* **TASK DETAILS**
Could you copy exactly the lines below, beginning at the line with "red hexagon: (65, 141) -> (135, 173), moved" and stopping after the line with "purple ellipse: (101, 471)", with no pictures?

* **RECORDED INFORMATION**

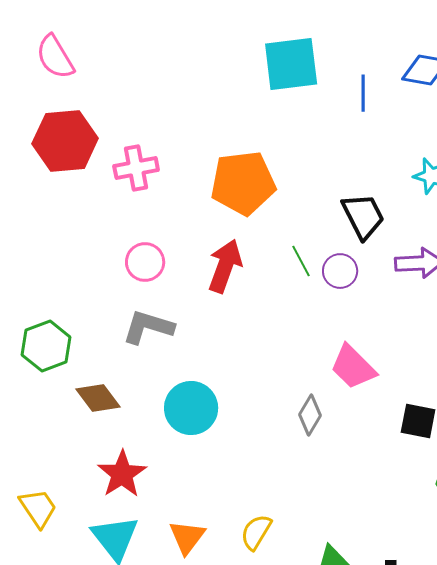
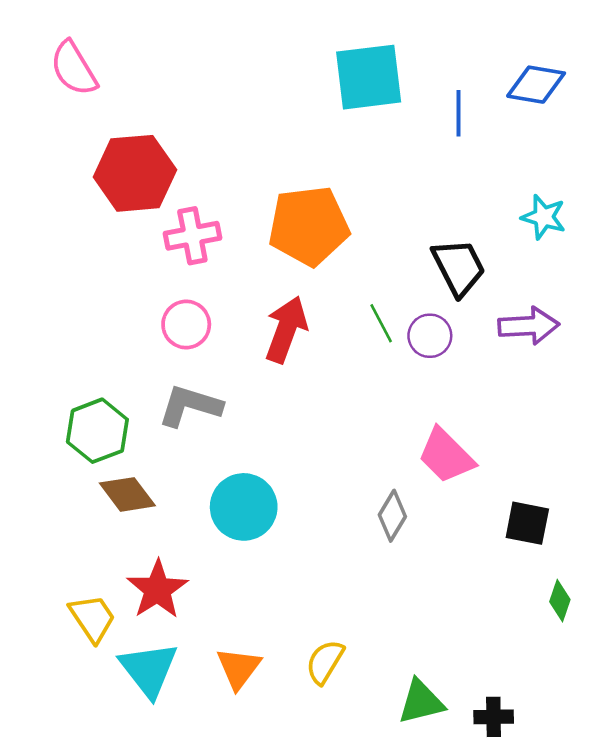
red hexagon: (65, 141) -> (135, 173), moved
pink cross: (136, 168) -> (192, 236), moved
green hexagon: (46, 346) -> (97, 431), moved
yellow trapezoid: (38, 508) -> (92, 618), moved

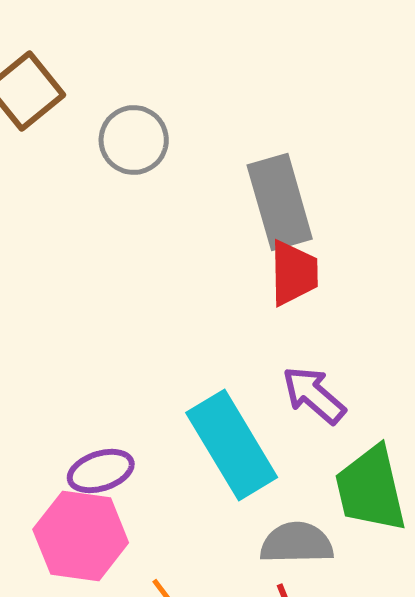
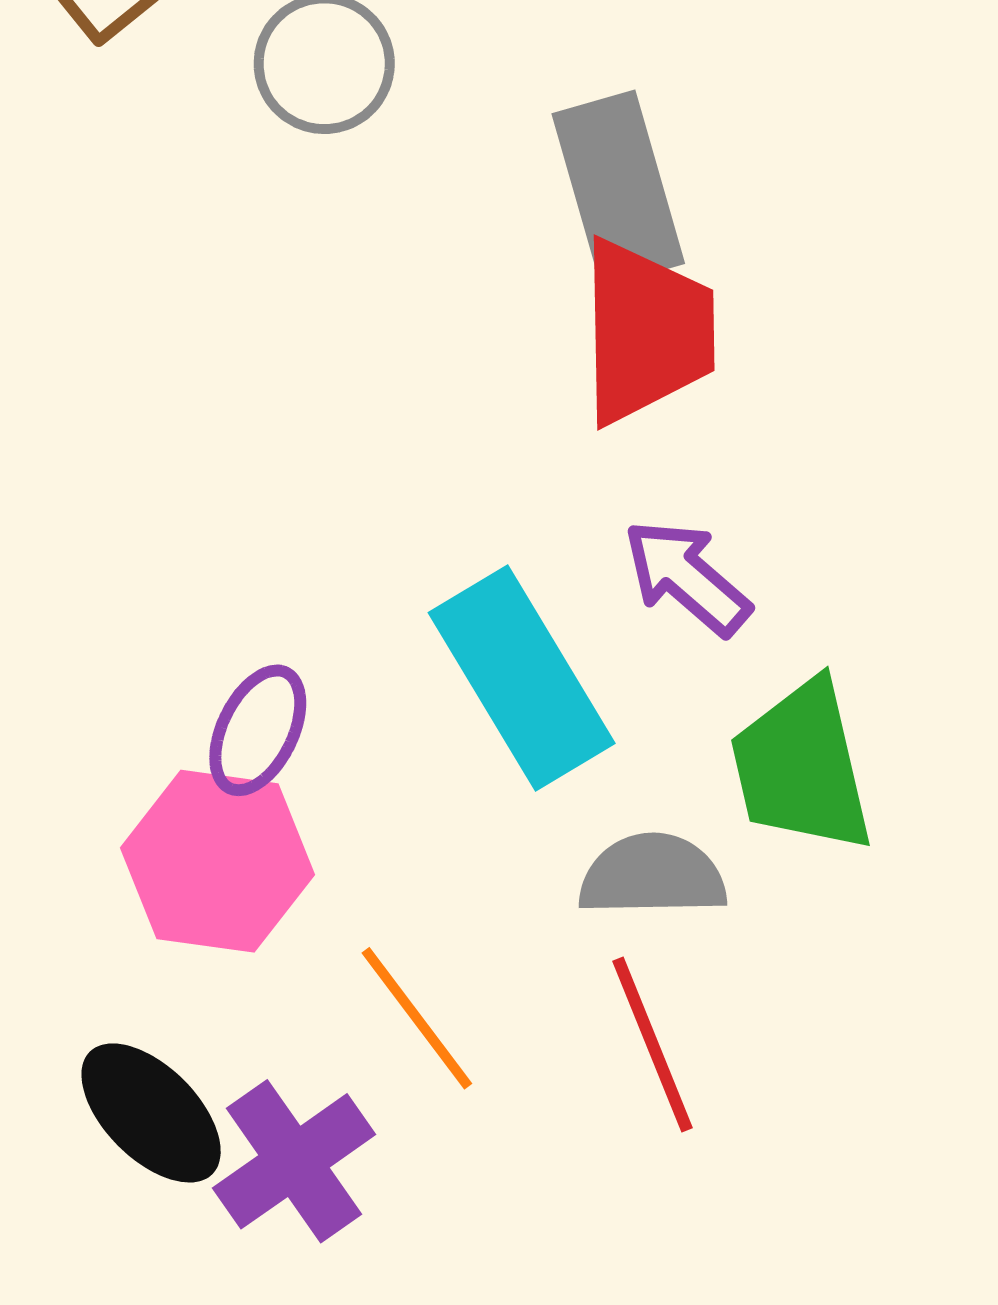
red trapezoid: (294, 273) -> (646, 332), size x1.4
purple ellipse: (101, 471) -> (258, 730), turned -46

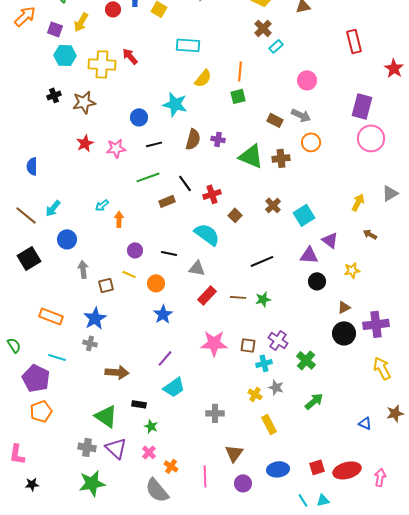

==

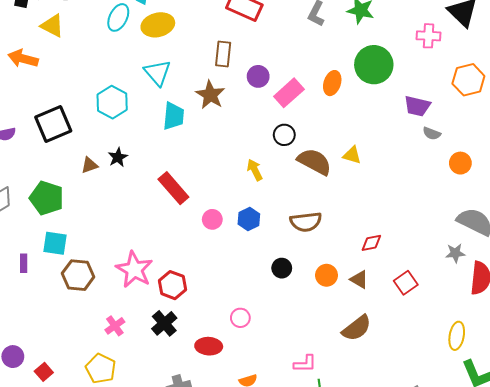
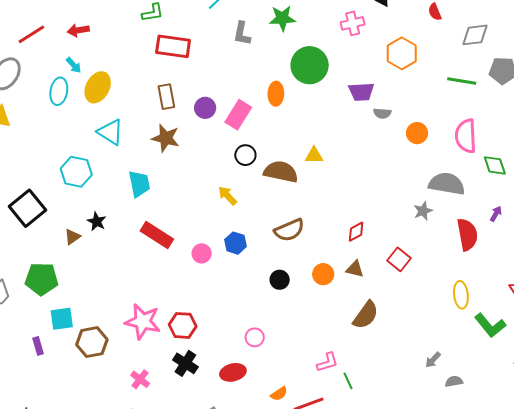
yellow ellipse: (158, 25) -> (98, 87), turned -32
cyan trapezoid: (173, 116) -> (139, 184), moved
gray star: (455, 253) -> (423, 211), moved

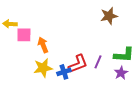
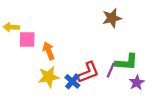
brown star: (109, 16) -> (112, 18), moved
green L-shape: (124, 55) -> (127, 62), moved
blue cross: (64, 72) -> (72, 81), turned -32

* **ANSWER FOR THIS EXERCISE**
red hexagon: (65, 141) -> (135, 173), moved
pink cross: (136, 168) -> (192, 236), moved
green hexagon: (46, 346) -> (97, 431), moved
yellow trapezoid: (38, 508) -> (92, 618), moved

red trapezoid: (294, 273) -> (646, 332), size x1.4
purple ellipse: (101, 471) -> (258, 730), turned -46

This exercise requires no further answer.